Material shown ::
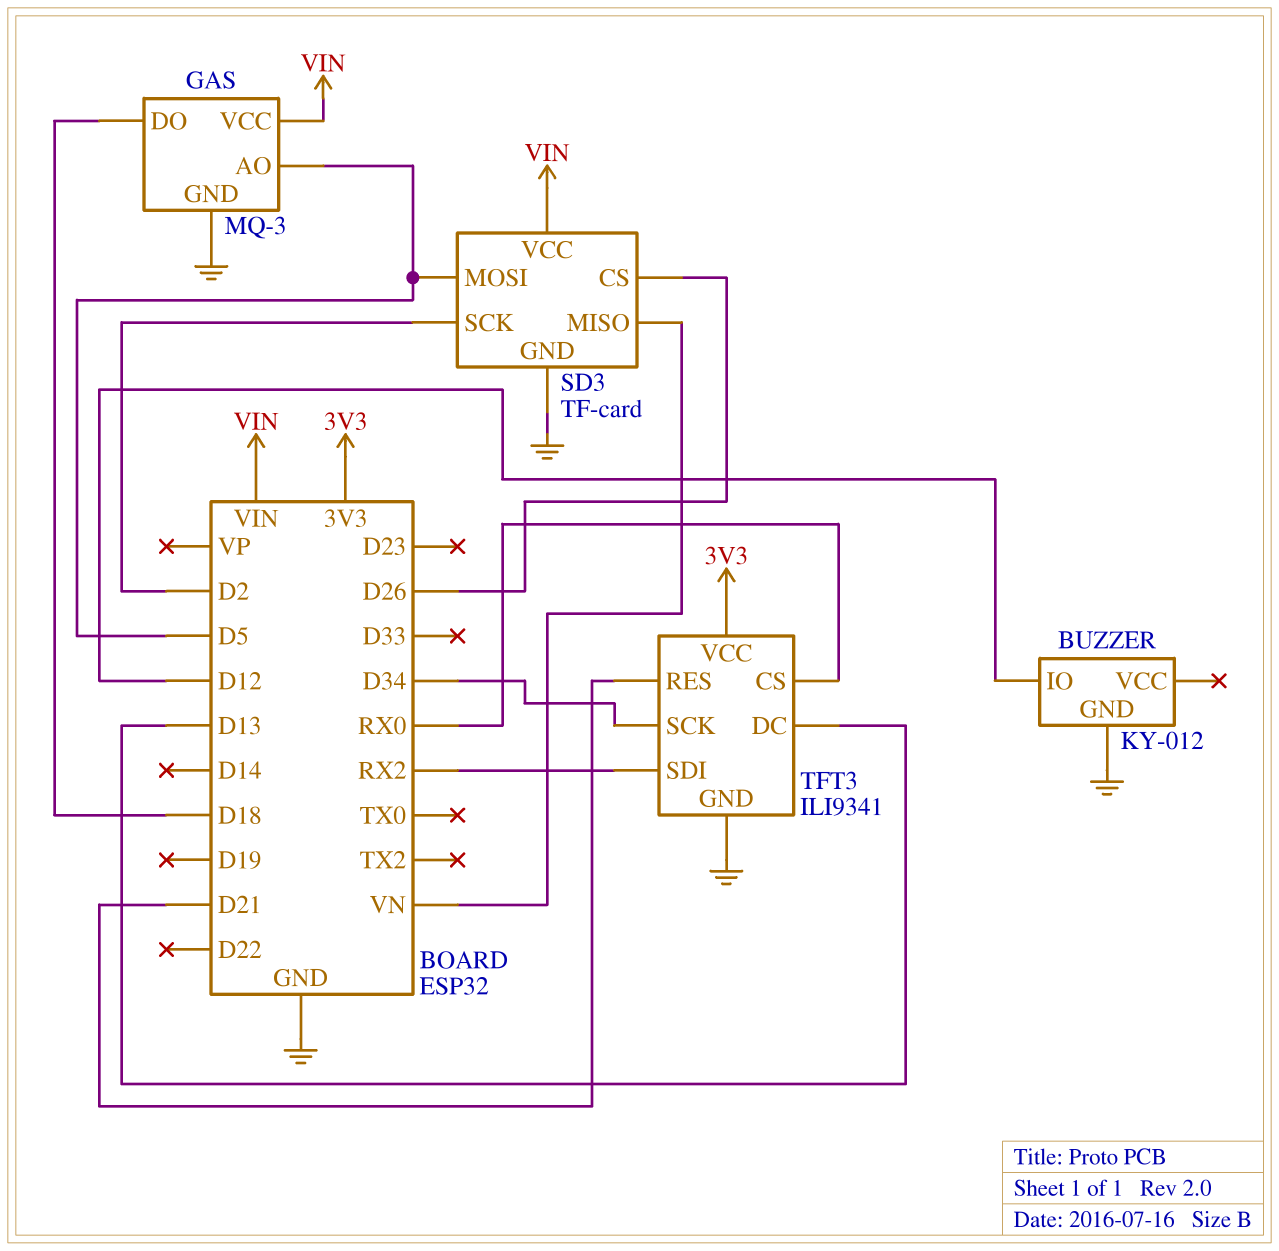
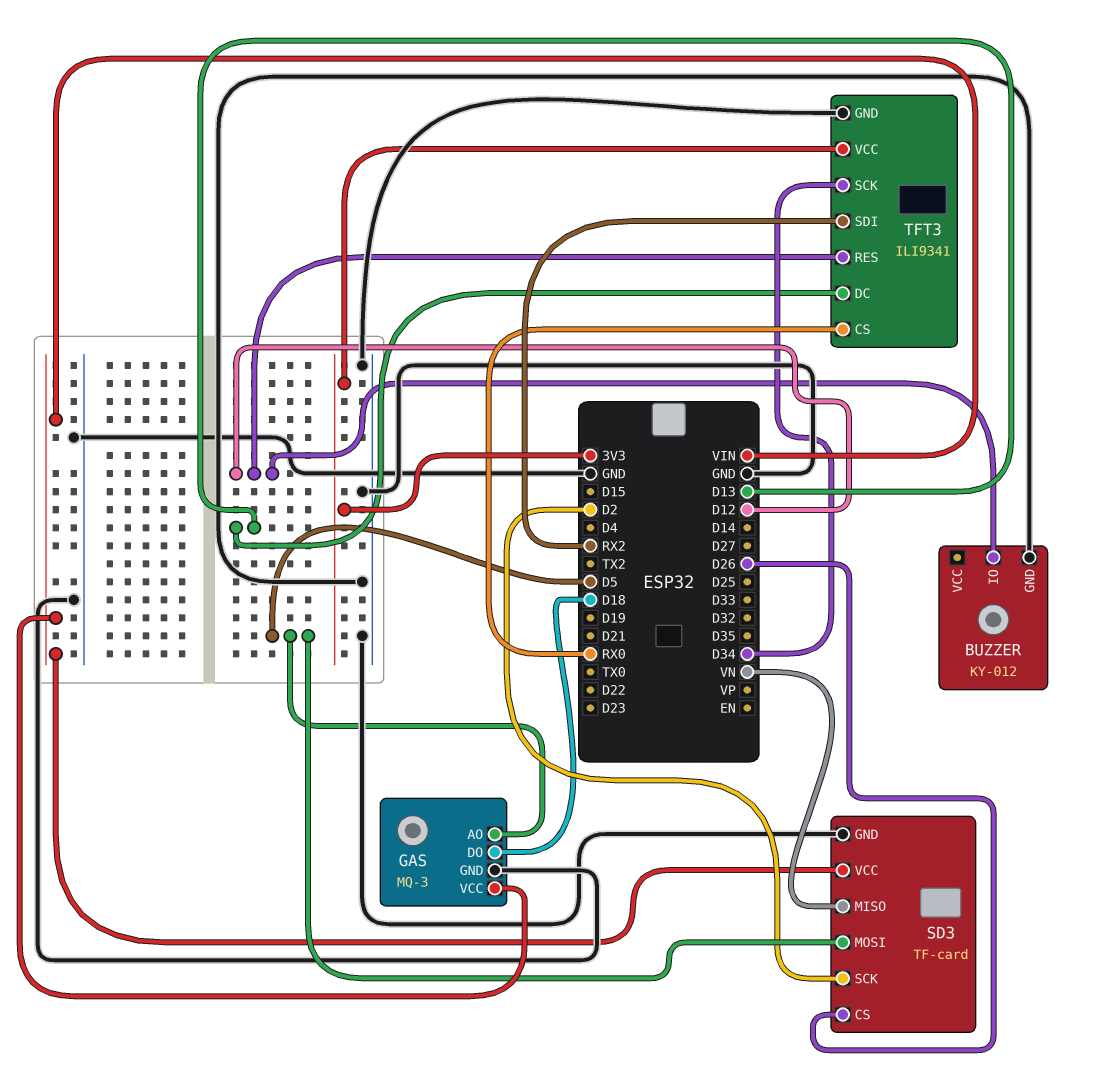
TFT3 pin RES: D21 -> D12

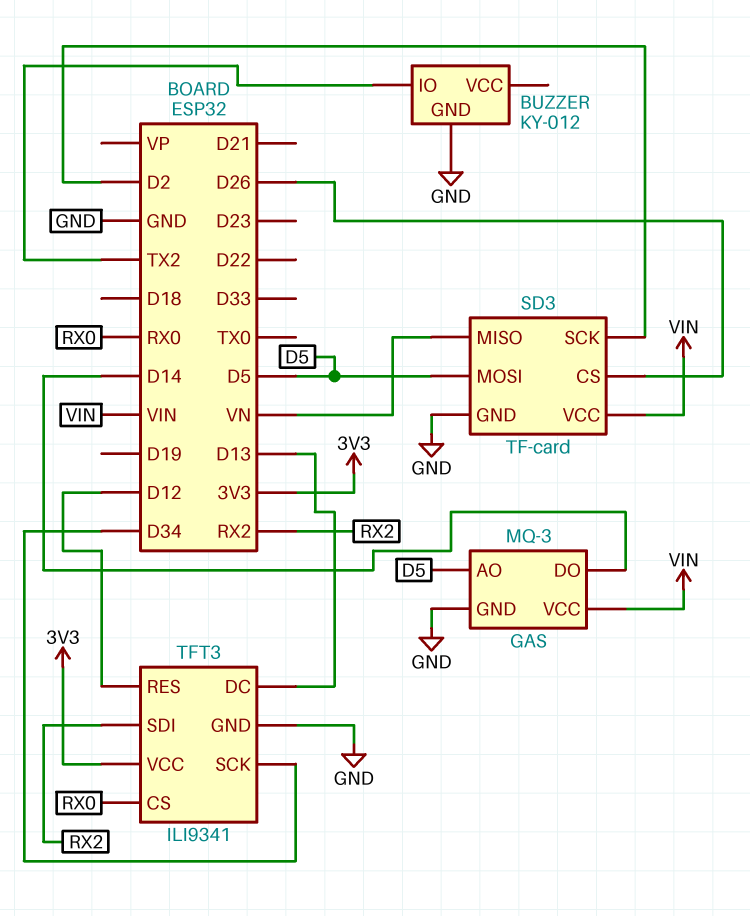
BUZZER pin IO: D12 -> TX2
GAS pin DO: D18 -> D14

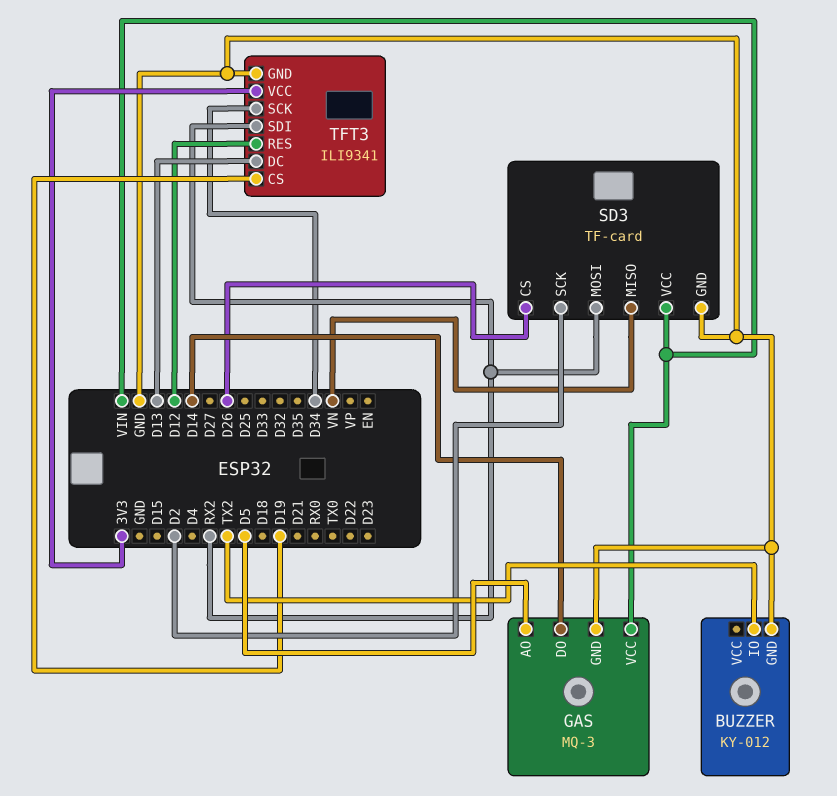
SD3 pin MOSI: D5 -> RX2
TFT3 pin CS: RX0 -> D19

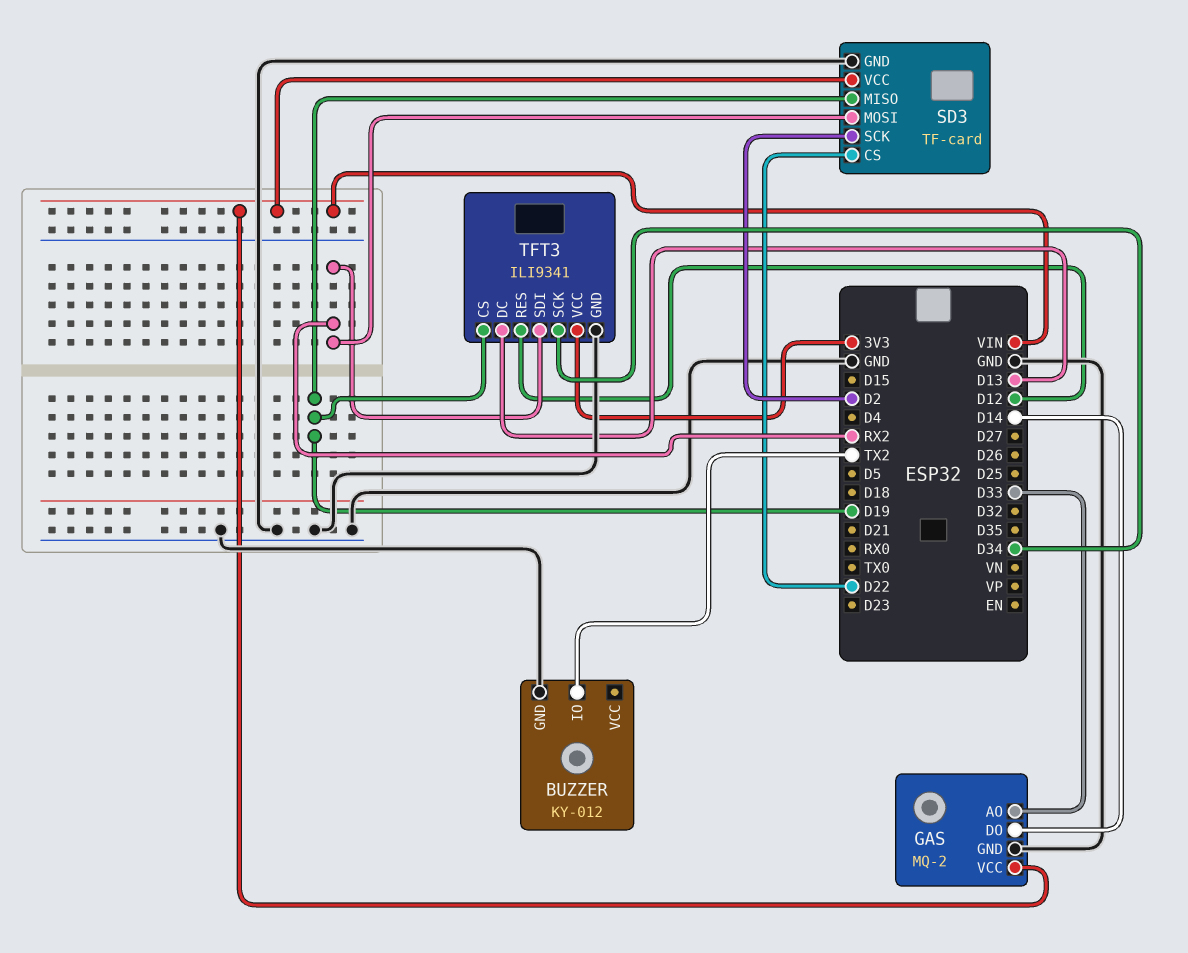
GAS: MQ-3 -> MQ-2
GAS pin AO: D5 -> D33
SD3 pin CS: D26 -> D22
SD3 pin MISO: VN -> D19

What to produce :: Only the lines from the one with "GAS: MQ-3 -> MQ-2" through the final line above belong in the answer, each reproduced word for word.

Answer to this exercise ::
GAS: MQ-3 -> MQ-2
GAS pin AO: D5 -> D33
SD3 pin CS: D26 -> D22
SD3 pin MISO: VN -> D19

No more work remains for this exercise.